** Start of Dataset entries **

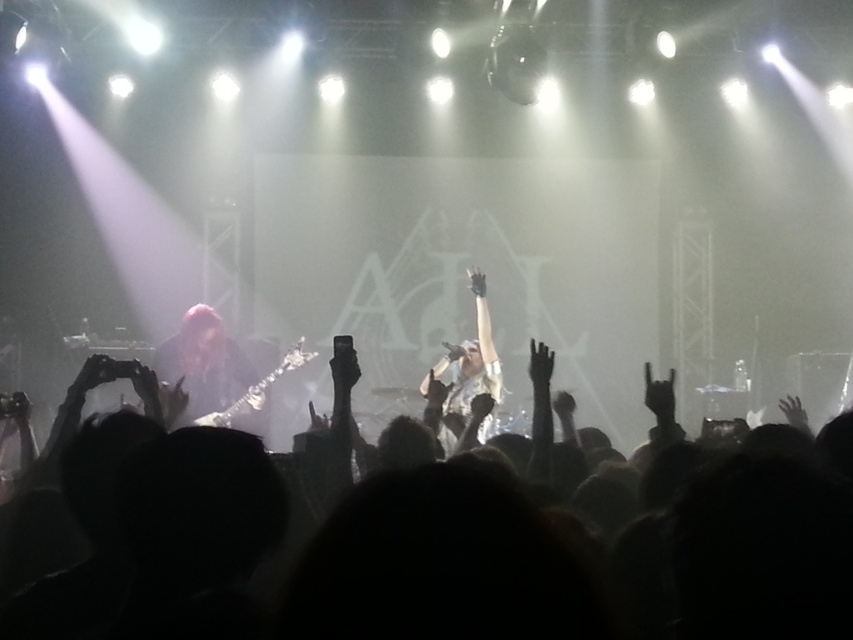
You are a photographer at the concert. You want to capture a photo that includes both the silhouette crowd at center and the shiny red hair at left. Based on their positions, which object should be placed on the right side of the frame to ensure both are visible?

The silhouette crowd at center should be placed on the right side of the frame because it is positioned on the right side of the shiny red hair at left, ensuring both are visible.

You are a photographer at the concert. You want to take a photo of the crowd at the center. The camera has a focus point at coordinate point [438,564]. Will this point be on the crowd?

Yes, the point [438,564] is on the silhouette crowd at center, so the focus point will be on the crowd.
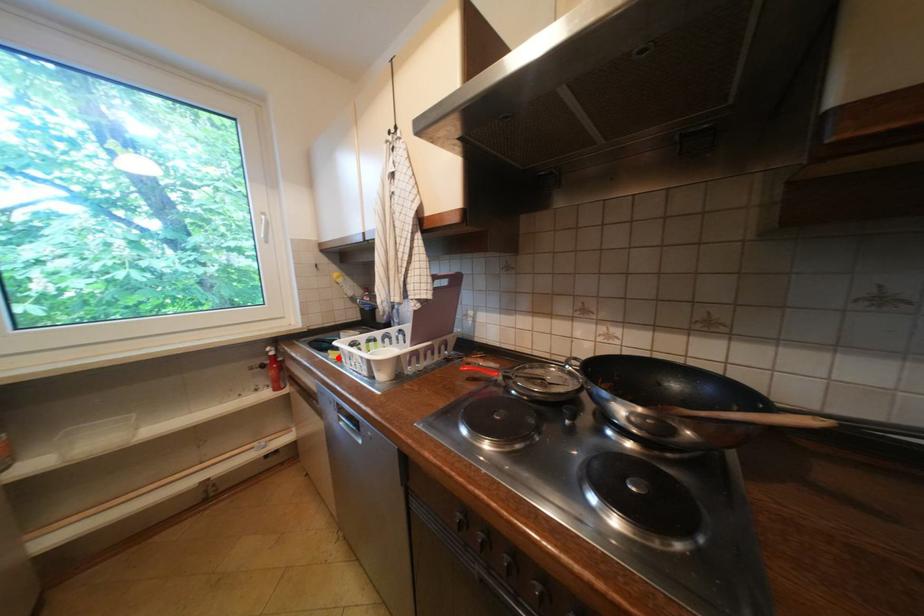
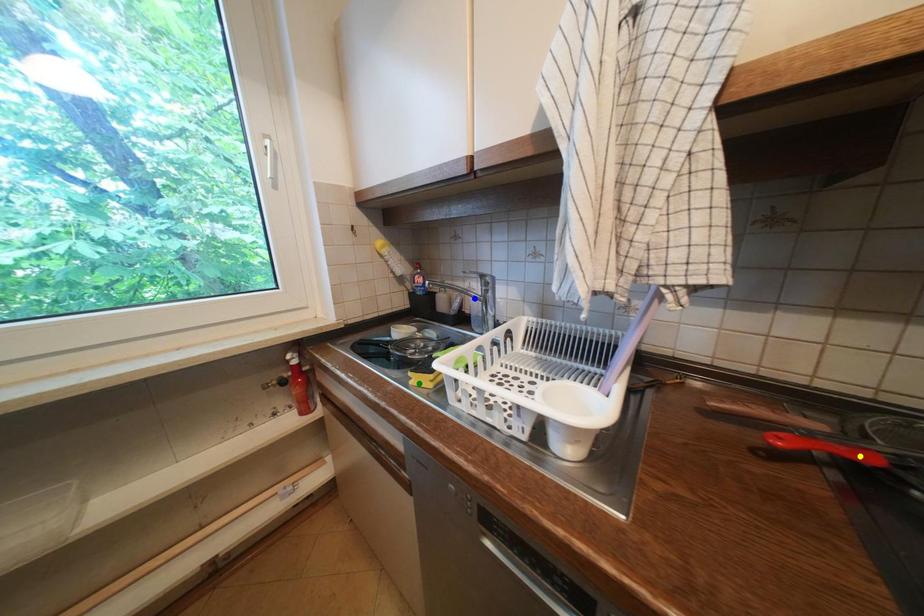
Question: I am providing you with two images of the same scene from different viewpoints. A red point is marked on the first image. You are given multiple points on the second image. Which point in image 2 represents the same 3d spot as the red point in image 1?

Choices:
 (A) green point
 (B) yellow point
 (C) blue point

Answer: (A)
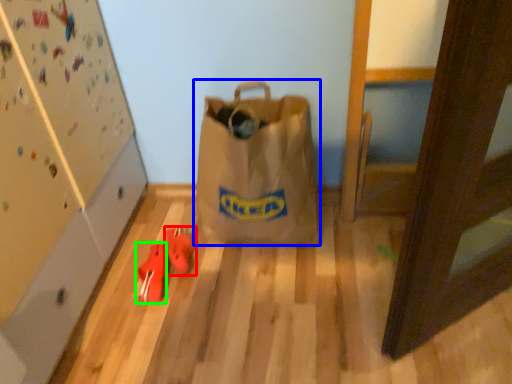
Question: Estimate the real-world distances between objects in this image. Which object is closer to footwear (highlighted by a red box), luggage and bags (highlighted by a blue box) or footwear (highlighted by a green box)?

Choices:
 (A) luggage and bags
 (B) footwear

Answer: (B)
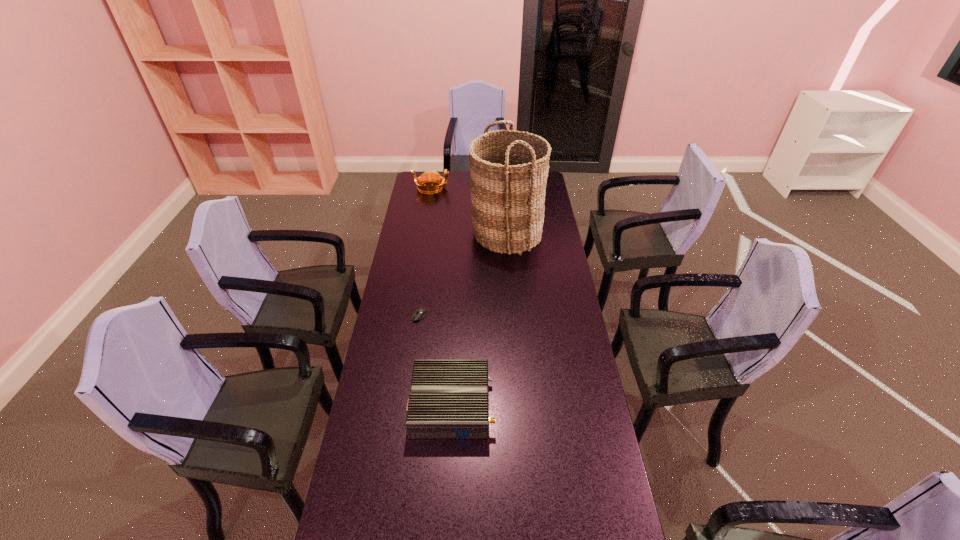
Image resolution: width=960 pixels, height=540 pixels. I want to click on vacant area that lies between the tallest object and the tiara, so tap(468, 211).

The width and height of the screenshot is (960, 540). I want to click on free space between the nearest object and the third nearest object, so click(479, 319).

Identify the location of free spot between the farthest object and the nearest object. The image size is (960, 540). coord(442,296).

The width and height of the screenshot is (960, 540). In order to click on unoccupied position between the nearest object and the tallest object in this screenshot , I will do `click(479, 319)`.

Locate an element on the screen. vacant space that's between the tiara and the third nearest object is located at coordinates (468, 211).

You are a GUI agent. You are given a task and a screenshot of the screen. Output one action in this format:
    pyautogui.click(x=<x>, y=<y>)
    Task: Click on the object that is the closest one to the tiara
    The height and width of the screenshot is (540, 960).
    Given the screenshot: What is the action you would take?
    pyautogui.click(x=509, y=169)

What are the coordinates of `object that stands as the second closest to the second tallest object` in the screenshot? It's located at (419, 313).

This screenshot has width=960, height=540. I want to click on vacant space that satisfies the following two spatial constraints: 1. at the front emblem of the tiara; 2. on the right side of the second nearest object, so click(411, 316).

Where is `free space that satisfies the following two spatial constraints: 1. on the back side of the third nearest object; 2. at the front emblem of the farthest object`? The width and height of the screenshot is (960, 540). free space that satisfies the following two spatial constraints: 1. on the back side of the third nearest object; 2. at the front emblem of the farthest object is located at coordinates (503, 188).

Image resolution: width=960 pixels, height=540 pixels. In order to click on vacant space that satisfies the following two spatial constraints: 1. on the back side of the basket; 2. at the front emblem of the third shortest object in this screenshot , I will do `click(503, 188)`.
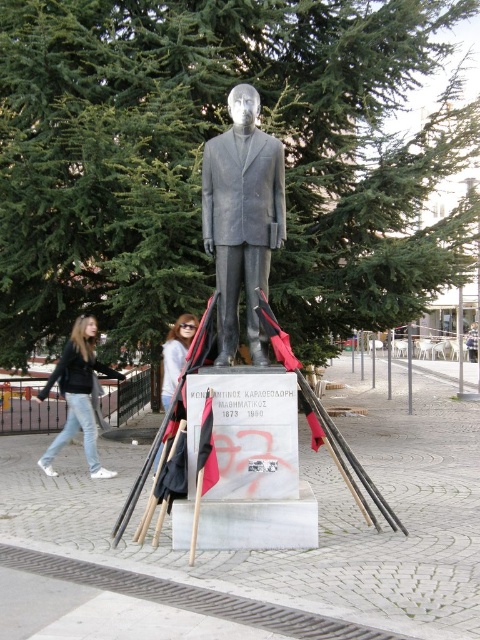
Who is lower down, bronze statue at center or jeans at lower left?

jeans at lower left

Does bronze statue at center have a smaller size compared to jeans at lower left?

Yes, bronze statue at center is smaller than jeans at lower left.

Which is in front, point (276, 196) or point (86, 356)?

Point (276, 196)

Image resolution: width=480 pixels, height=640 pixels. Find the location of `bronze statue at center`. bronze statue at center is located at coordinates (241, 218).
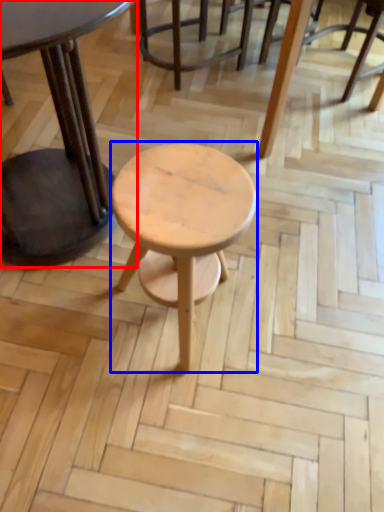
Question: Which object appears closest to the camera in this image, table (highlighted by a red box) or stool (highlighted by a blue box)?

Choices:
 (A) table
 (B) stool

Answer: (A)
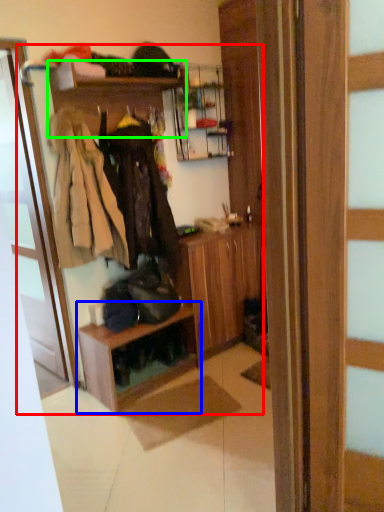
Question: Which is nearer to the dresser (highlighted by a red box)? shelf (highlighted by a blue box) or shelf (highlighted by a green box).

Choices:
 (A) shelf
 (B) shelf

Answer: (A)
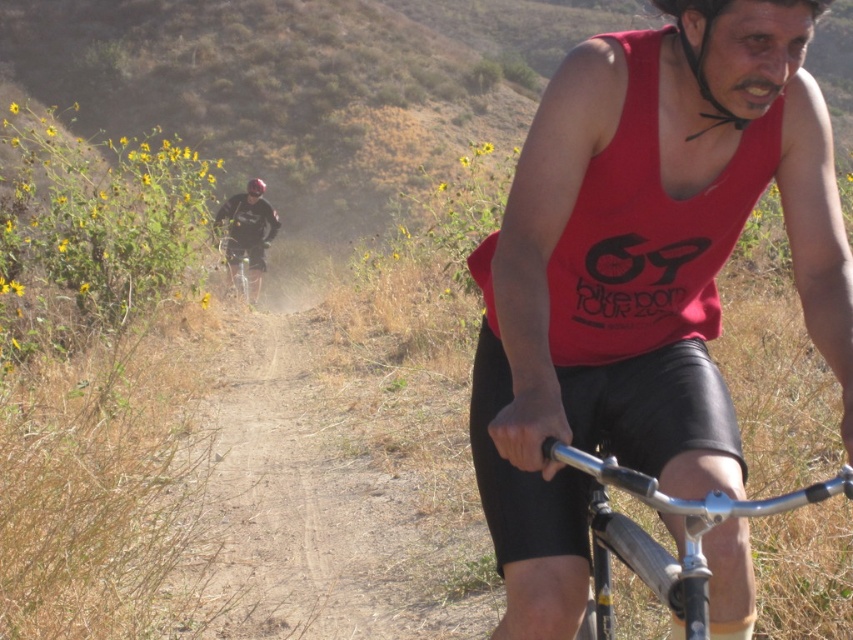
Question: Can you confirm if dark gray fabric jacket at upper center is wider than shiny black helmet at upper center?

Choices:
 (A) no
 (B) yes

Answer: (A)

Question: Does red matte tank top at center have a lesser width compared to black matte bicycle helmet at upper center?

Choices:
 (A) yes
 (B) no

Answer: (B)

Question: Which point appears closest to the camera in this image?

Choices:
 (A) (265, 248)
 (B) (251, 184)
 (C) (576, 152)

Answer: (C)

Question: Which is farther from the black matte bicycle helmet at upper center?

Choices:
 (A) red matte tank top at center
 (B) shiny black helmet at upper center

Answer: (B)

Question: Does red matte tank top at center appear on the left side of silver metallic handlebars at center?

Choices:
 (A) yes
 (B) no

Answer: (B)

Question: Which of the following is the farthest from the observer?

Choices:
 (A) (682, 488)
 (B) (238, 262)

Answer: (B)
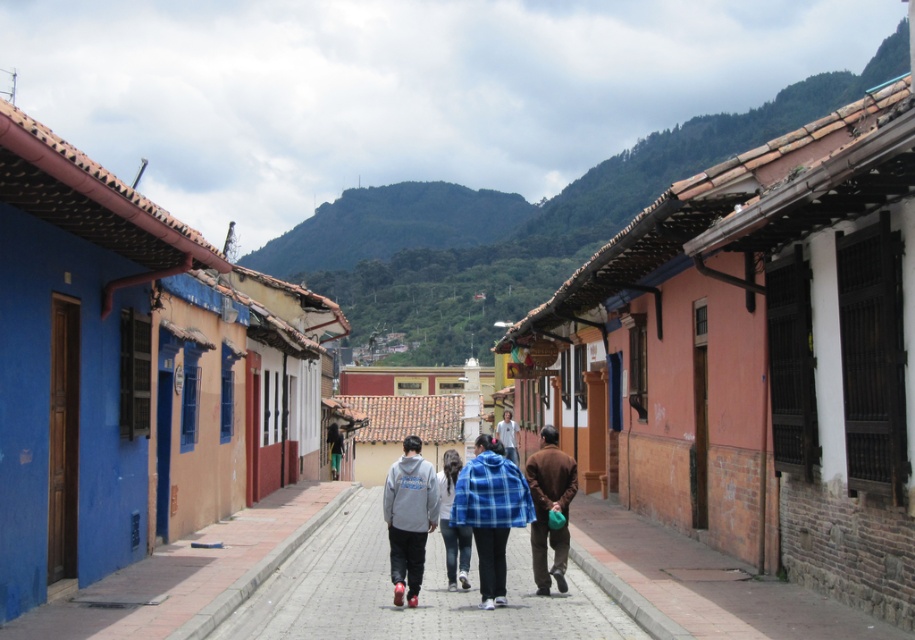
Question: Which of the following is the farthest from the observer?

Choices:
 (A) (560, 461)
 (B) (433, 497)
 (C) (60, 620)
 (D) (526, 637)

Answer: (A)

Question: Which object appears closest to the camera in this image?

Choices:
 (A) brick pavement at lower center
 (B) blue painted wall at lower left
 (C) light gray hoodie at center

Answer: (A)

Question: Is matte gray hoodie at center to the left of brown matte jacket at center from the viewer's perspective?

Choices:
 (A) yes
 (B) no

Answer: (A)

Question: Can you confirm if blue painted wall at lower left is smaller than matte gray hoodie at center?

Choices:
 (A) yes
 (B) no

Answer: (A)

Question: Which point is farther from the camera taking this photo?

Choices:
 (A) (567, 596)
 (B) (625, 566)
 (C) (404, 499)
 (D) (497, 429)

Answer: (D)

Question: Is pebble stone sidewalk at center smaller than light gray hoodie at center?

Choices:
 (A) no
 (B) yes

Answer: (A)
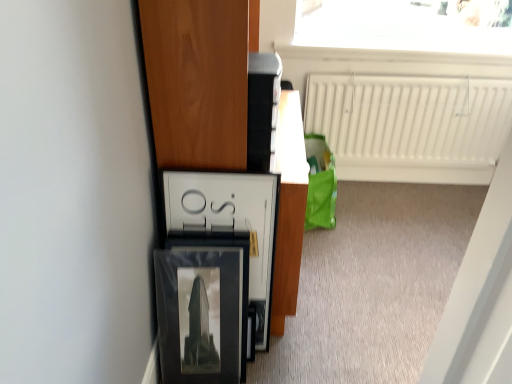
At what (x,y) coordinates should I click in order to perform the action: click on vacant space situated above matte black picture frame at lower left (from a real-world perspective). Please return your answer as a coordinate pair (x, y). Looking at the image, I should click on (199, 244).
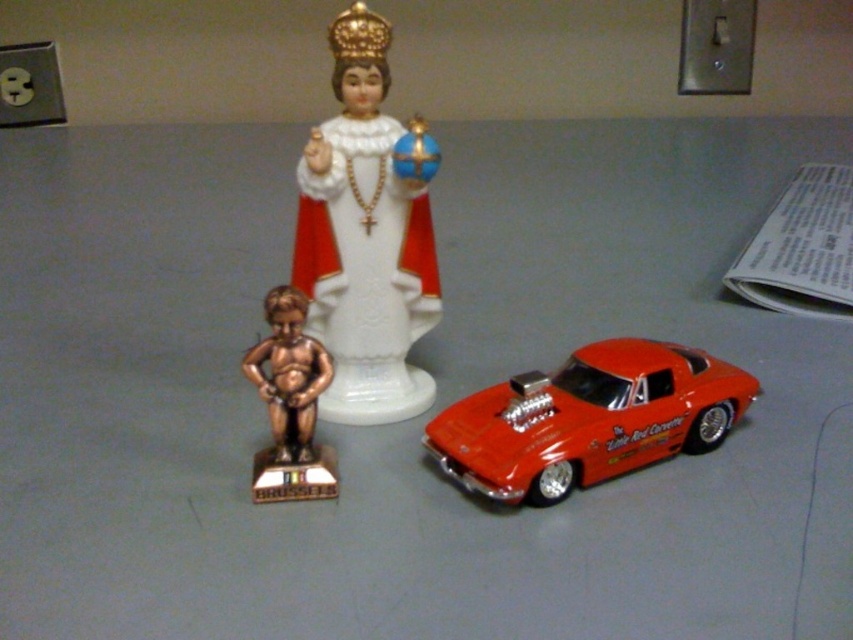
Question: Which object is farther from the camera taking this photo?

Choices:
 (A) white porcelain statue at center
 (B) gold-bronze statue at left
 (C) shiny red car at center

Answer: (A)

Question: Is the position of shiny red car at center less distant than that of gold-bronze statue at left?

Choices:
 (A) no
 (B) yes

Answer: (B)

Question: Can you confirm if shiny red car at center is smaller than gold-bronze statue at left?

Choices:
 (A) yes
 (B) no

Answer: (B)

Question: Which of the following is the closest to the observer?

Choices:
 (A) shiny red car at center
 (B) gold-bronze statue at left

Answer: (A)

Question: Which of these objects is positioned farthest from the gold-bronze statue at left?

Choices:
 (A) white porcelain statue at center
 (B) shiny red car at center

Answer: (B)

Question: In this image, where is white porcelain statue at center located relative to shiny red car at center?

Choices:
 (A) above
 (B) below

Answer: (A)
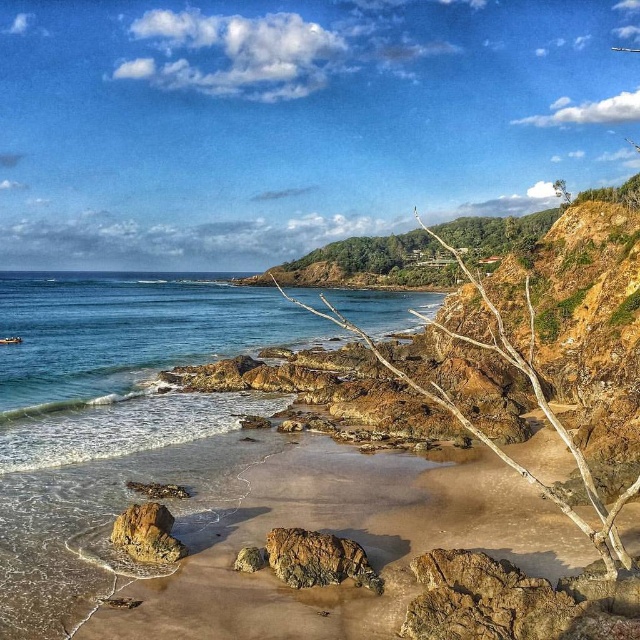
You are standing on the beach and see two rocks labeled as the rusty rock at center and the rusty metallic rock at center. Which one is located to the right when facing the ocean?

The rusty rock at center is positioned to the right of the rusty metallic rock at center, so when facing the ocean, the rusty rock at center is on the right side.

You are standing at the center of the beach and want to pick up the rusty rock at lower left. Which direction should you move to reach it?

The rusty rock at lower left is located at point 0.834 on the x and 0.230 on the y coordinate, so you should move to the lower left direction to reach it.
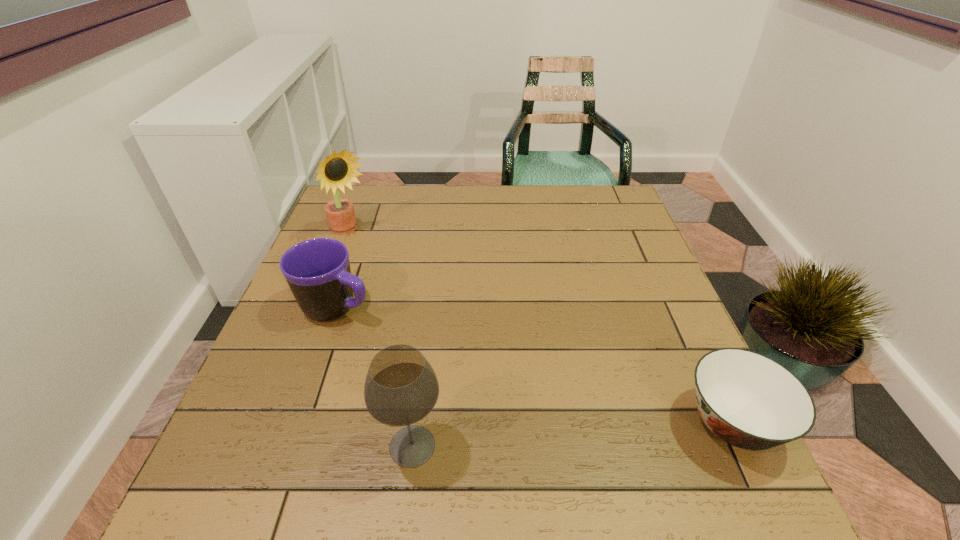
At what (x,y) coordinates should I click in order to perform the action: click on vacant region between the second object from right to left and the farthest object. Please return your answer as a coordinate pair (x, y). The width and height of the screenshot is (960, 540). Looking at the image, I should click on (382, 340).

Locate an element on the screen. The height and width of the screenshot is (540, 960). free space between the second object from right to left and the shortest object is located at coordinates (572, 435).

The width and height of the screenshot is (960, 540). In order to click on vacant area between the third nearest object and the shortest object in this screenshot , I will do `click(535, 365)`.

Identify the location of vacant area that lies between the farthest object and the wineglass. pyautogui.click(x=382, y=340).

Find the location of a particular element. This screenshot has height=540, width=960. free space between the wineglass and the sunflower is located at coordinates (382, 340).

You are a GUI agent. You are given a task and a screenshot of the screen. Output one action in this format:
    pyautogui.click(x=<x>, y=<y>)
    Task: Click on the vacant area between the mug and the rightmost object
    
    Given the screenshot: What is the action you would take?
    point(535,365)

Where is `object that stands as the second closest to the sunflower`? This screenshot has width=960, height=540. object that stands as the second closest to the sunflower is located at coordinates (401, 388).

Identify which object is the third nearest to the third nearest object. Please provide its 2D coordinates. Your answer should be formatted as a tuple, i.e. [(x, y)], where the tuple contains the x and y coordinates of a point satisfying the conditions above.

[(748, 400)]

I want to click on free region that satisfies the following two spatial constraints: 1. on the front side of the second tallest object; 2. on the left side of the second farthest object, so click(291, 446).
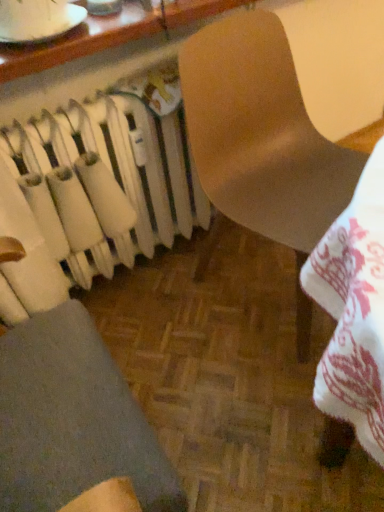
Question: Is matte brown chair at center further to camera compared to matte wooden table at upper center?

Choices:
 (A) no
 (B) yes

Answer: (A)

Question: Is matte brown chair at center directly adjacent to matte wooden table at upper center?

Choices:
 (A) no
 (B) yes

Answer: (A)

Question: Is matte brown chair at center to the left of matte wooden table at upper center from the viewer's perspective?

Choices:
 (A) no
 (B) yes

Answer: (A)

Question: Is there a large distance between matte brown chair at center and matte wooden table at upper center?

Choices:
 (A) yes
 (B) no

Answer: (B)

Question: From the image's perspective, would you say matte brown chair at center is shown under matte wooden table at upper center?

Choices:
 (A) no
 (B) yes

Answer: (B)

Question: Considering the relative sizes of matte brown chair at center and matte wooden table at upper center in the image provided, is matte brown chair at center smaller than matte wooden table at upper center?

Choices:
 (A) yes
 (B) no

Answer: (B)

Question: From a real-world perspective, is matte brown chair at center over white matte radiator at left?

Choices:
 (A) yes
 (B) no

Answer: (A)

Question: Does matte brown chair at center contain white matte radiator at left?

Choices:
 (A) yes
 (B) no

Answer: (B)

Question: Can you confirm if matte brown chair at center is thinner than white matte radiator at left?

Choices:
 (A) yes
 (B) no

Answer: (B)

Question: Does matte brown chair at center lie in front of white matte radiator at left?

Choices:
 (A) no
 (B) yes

** End of Dataset entries **

# [Exercise task]
Duplicate the stretch of the listing from the line containing "Question: Can you confirm if blue" through the line containing "Answer: (D)", both included.

# [The completed task]
Question: Can you confirm if blue painted wall at lower left is smaller than matte gray hoodie at center?

Choices:
 (A) yes
 (B) no

Answer: (A)

Question: Which point is farther from the camera taking this photo?

Choices:
 (A) (567, 596)
 (B) (625, 566)
 (C) (404, 499)
 (D) (497, 429)

Answer: (D)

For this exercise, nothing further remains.